- **EXERCISE BRIEF**: Send back the data below exactly. Drop every picture.
(Beginning of EXTRACTED INFORMATION)
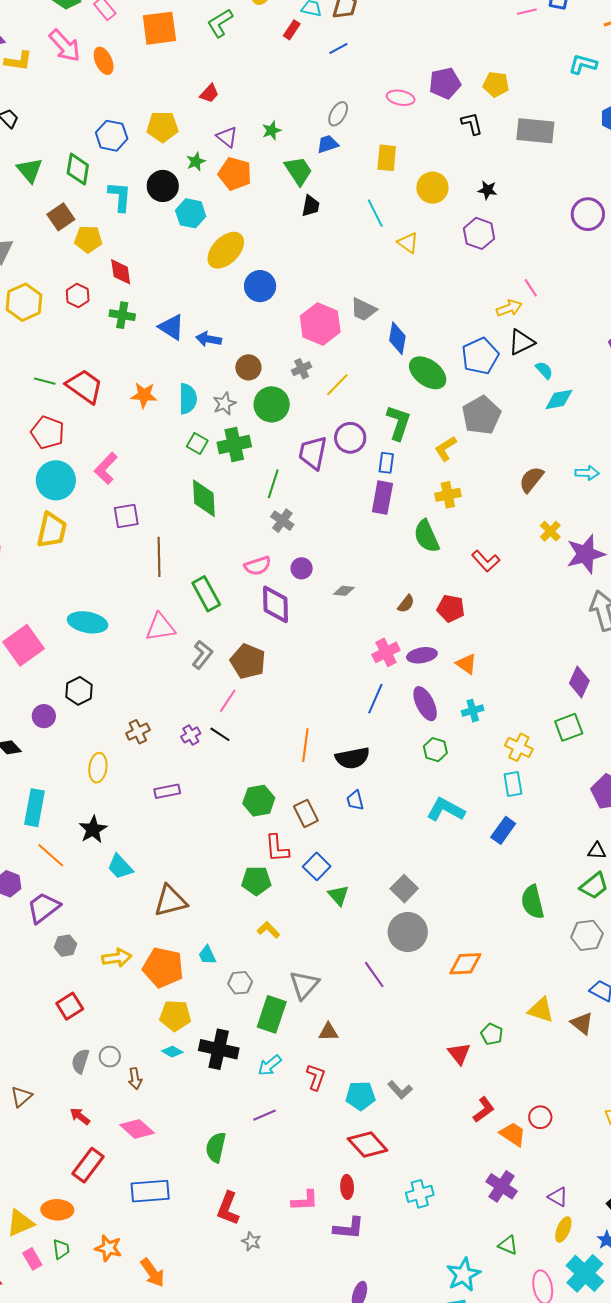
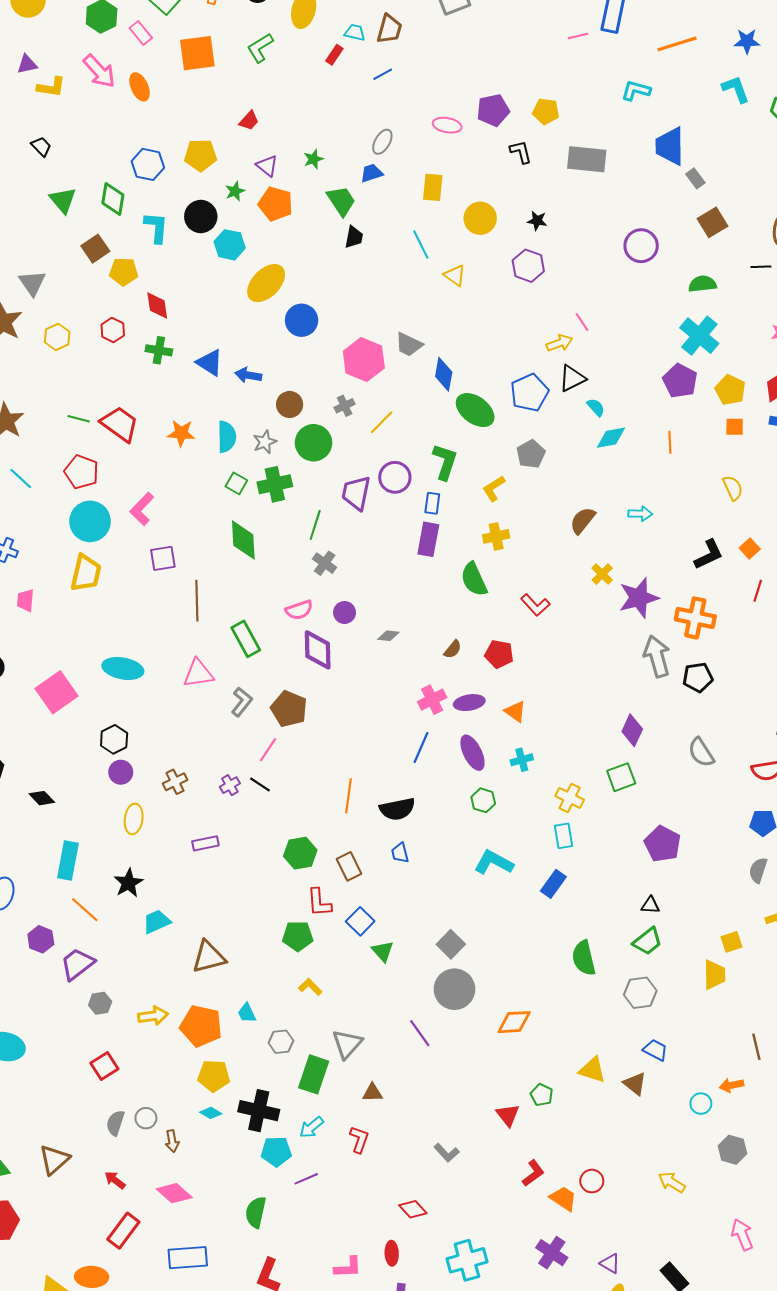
yellow hexagon: (24, 302) -> (57, 337), size x0.7
gray pentagon: (481, 415) -> (531, 454), size x0.7
purple circle: (44, 716) -> (121, 772), moved
cyan trapezoid: (120, 867) -> (157, 922), turned 108
cyan pentagon: (360, 1096) -> (276, 1151), moved
brown triangle: (21, 1097) -> (54, 1160), size x1.4
red diamond: (368, 1144) -> (413, 1209), size x0.7
cyan cross: (420, 1194) -> (467, 1260), size x1.4

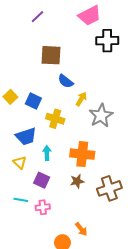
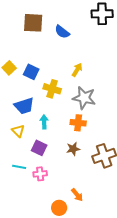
brown square: (51, 55) -> (33, 23), moved
blue semicircle: (66, 81) -> (62, 32), moved
gray star: (101, 116) -> (84, 98), moved, turned -30
orange cross: (82, 154) -> (78, 123), size x0.7

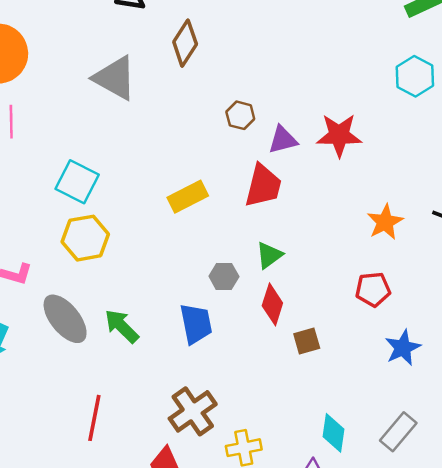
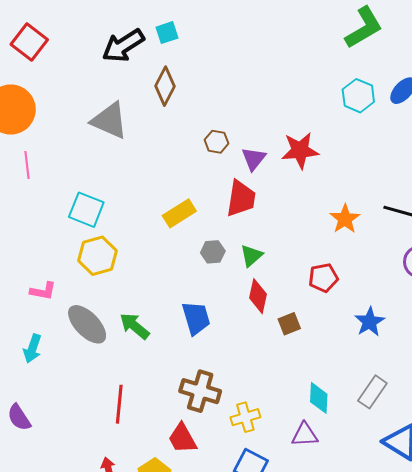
purple triangle: (283, 140) -> (254, 159), turned -32
gray hexagon: (224, 276) -> (213, 252), moved
red pentagon: (373, 289) -> (323, 278), moved
brown cross: (193, 411) -> (200, 391), turned -33

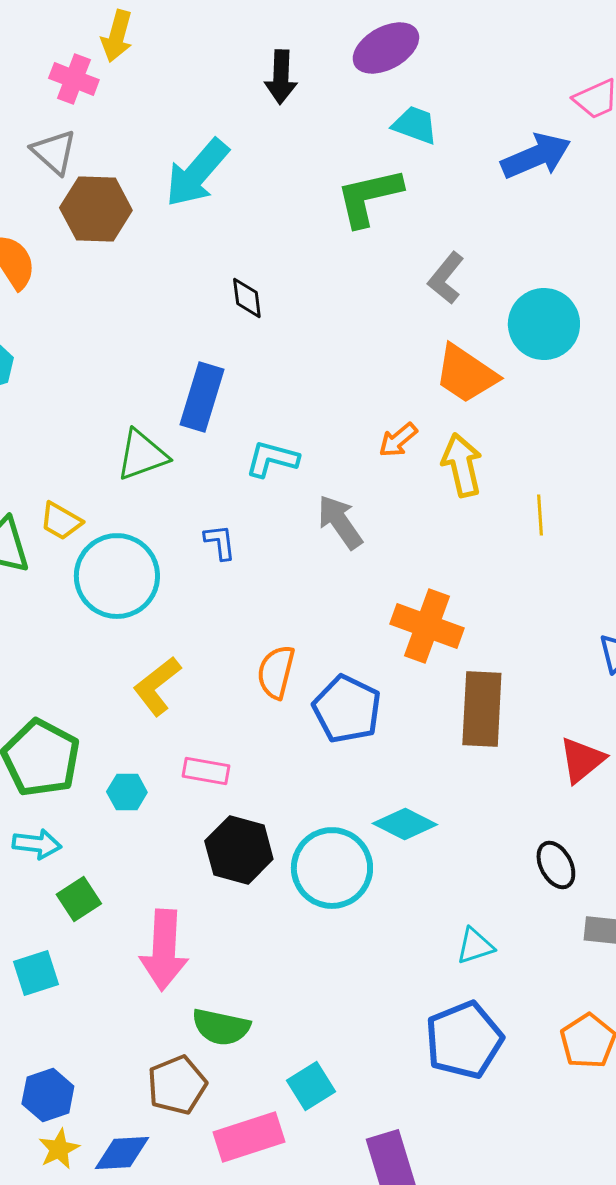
(End of EXTRACTED INFORMATION)
- **COMPLETED EXERCISE**:
yellow hexagon: (24, 302) -> (57, 337), size x0.7
gray pentagon: (481, 415) -> (531, 454), size x0.7
purple circle: (44, 716) -> (121, 772), moved
cyan trapezoid: (120, 867) -> (157, 922), turned 108
cyan pentagon: (360, 1096) -> (276, 1151), moved
brown triangle: (21, 1097) -> (54, 1160), size x1.4
red diamond: (368, 1144) -> (413, 1209), size x0.7
cyan cross: (420, 1194) -> (467, 1260), size x1.4

brown square: (51, 55) -> (33, 23), moved
blue semicircle: (66, 81) -> (62, 32), moved
gray star: (101, 116) -> (84, 98), moved, turned -30
orange cross: (82, 154) -> (78, 123), size x0.7

purple triangle: (283, 140) -> (254, 159), turned -32
gray hexagon: (224, 276) -> (213, 252), moved
red pentagon: (373, 289) -> (323, 278), moved
brown cross: (193, 411) -> (200, 391), turned -33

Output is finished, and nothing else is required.